The input:
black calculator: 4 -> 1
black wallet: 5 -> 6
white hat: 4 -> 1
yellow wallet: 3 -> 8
...
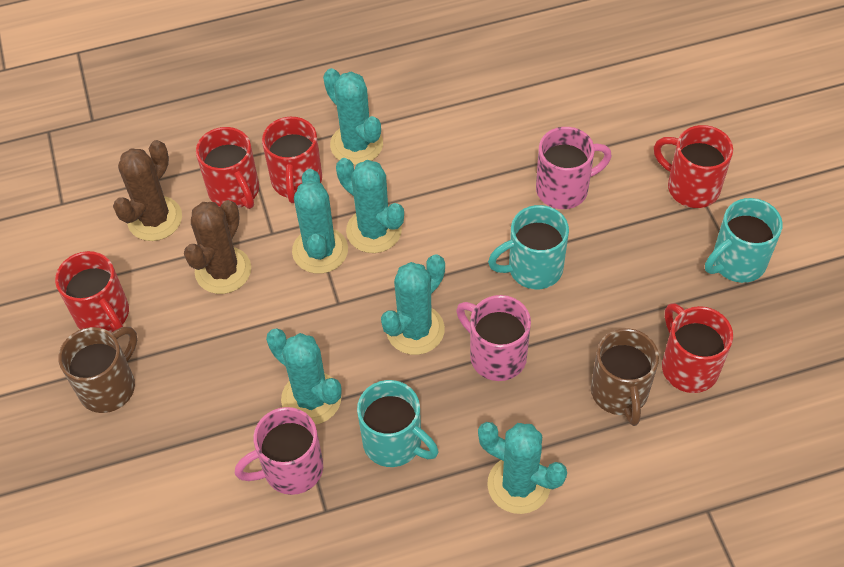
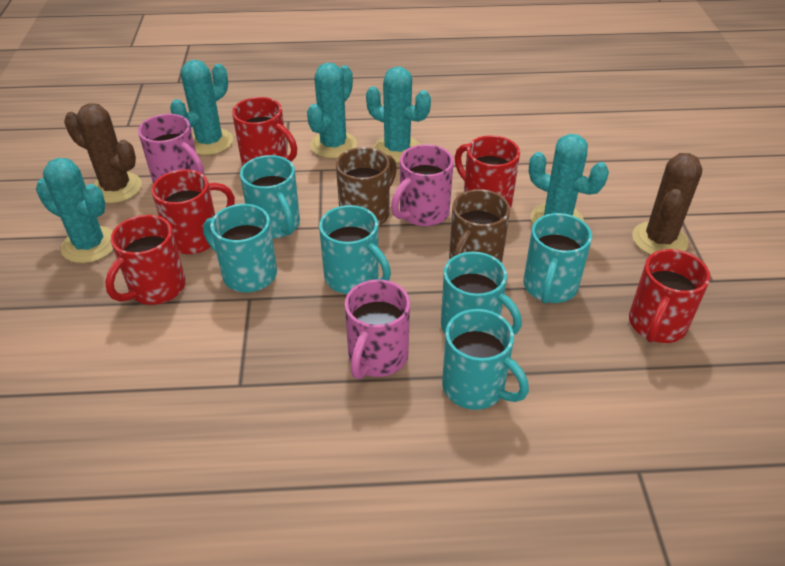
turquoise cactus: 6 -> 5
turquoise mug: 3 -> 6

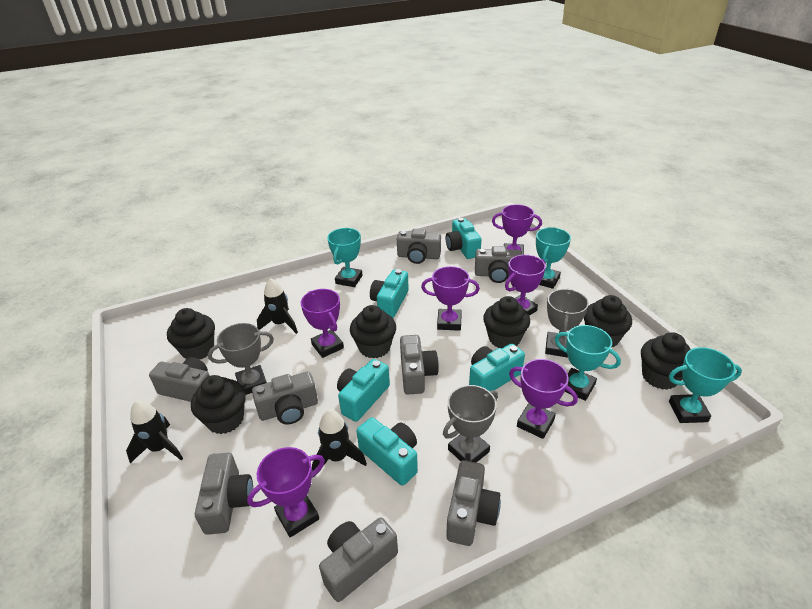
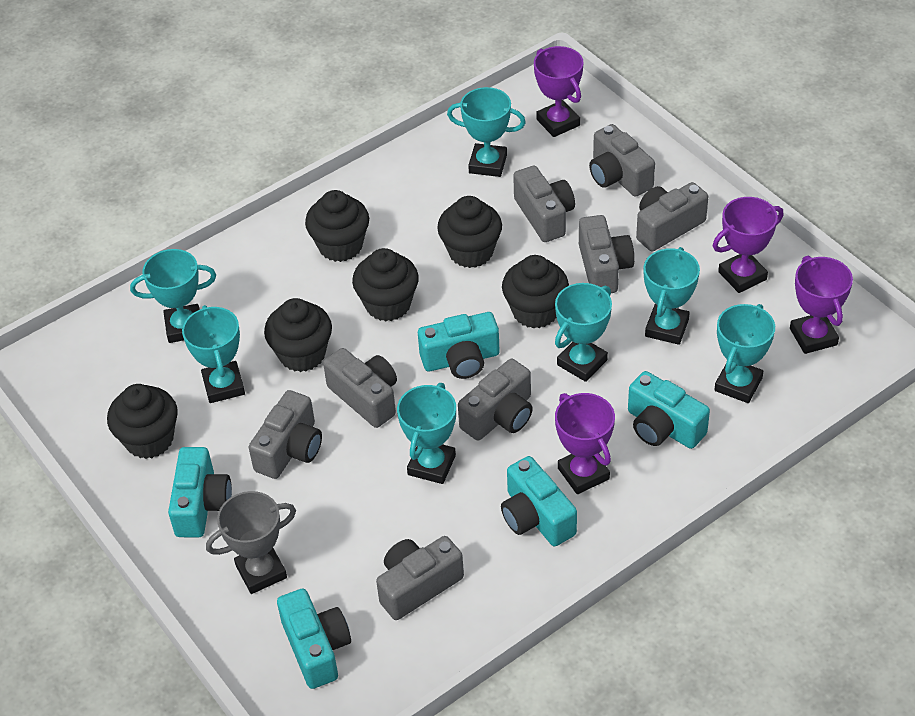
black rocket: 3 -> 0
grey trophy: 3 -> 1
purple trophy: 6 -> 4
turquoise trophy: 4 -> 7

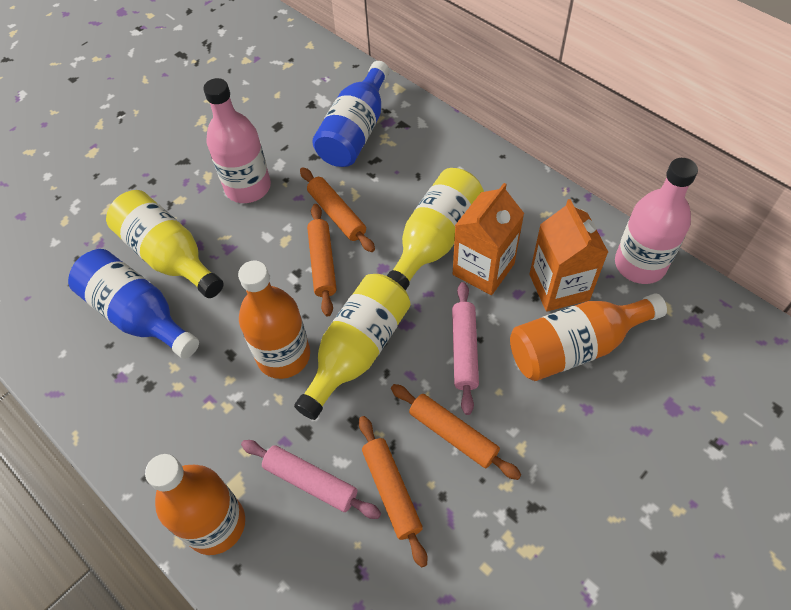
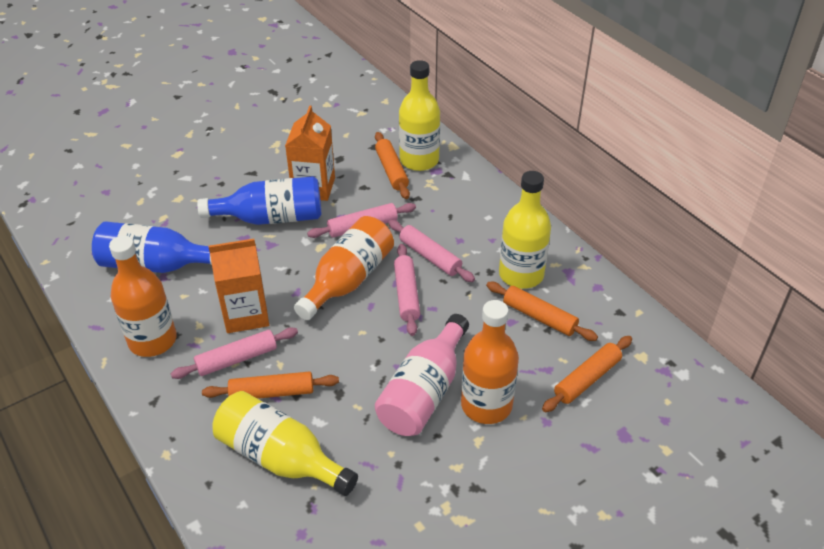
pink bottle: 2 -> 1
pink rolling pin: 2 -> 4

Task directions: Everything from the line with "turquoise cactus: 6 -> 5" down to the line with "pink rolling pin: 2 -> 4" in the data above should be copied exactly, with both end lines kept and the pictures left out.

Your solution:
turquoise cactus: 6 -> 5
turquoise mug: 3 -> 6

black rocket: 3 -> 0
grey trophy: 3 -> 1
purple trophy: 6 -> 4
turquoise trophy: 4 -> 7

pink bottle: 2 -> 1
pink rolling pin: 2 -> 4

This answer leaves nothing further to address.